Task inputs ▸
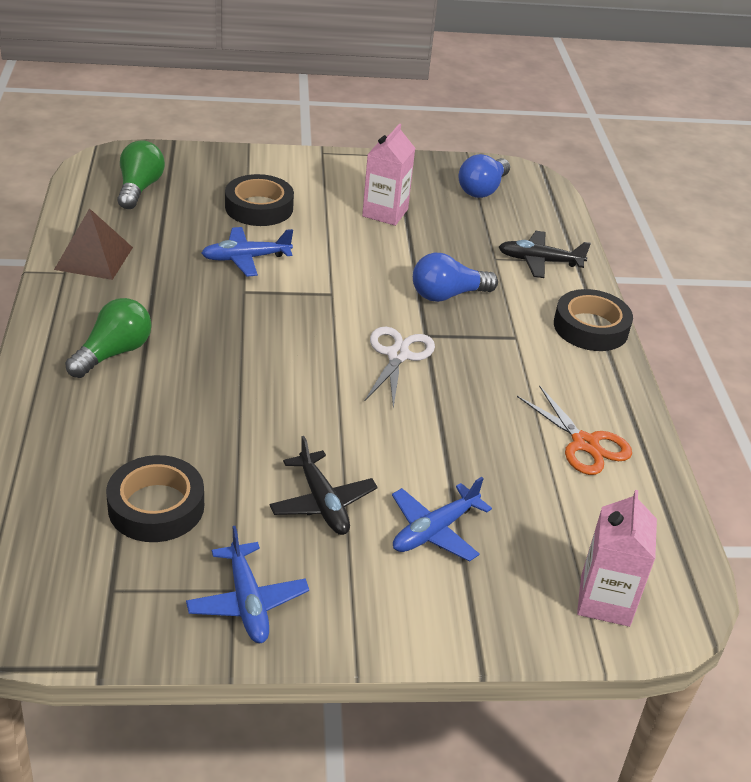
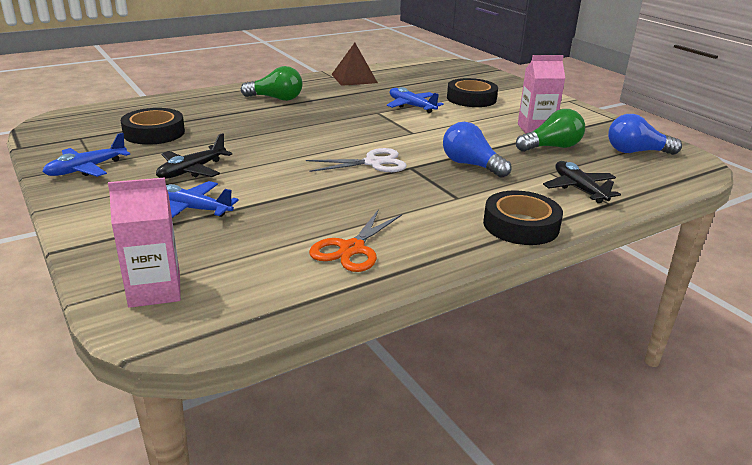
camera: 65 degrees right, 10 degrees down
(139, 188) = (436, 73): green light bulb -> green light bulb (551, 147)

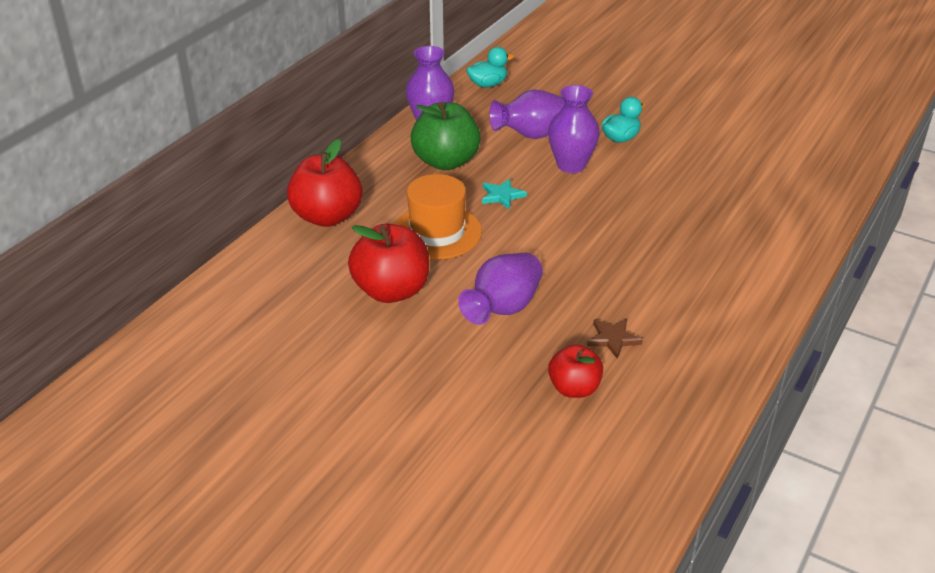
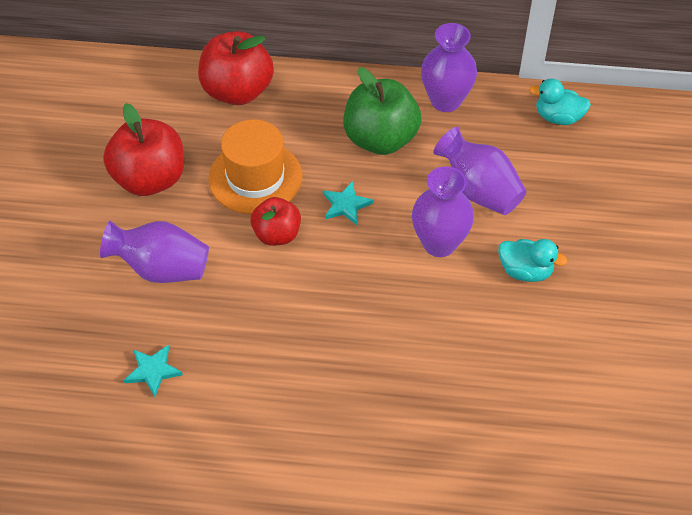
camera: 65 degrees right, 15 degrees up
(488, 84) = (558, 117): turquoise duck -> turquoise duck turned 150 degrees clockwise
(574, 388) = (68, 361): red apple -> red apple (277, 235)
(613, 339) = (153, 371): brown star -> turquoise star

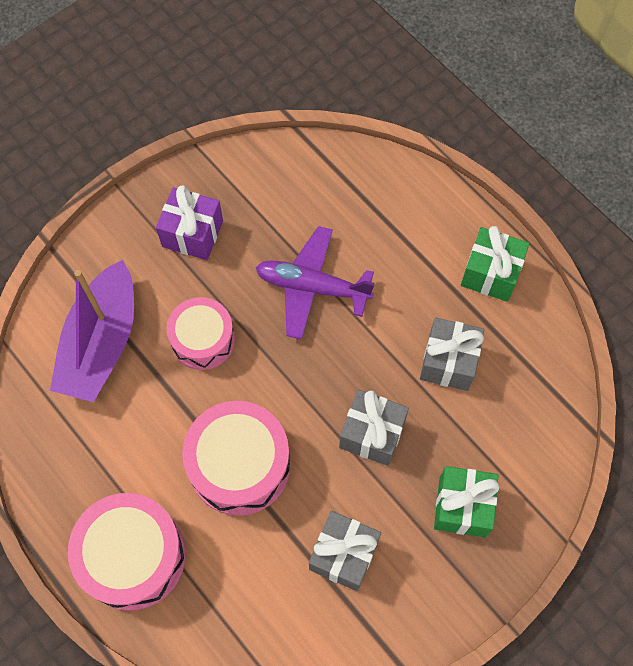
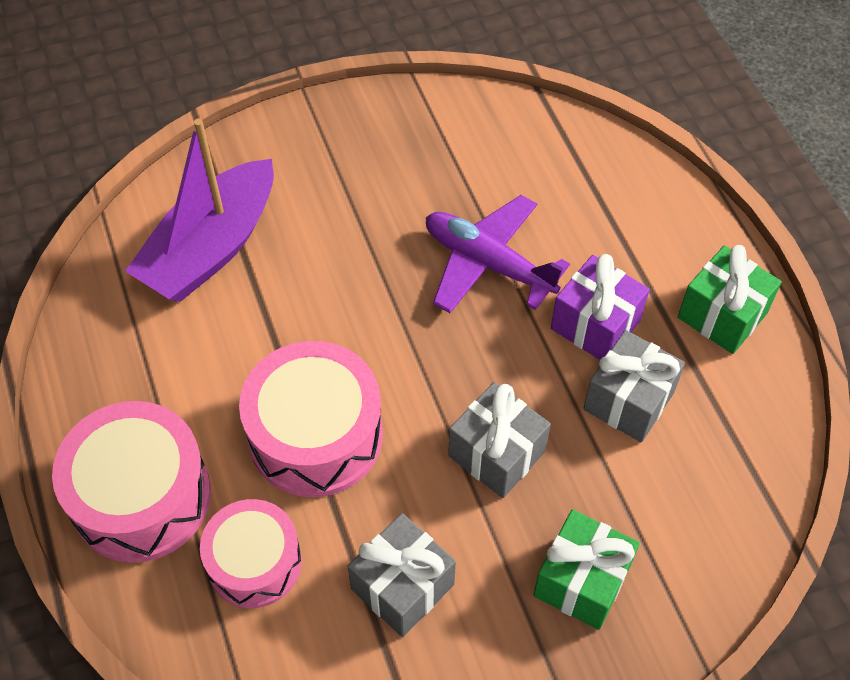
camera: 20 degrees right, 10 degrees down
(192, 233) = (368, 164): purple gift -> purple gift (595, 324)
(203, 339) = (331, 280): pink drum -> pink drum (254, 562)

--

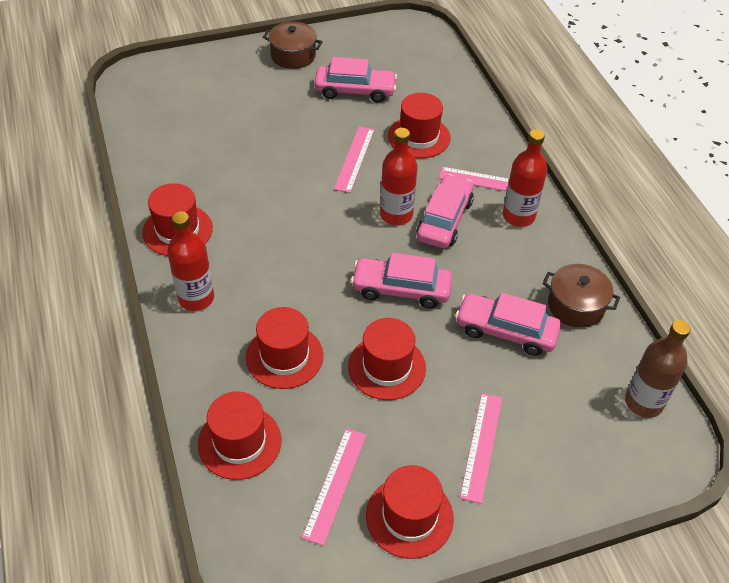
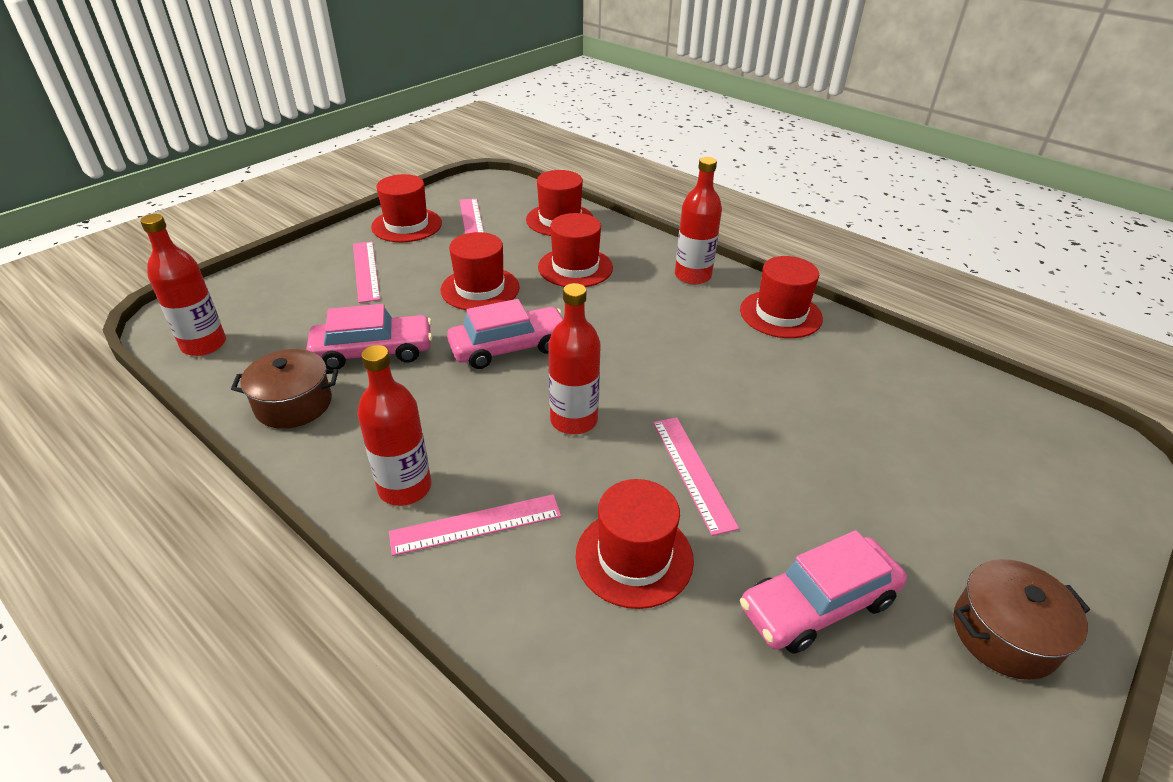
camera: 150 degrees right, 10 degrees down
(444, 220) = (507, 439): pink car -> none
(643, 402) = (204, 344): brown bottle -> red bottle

Work order ▸
Count how many lines in the records above hold the word "turquoise", and answer with that number alone.

Problem solution ▸
2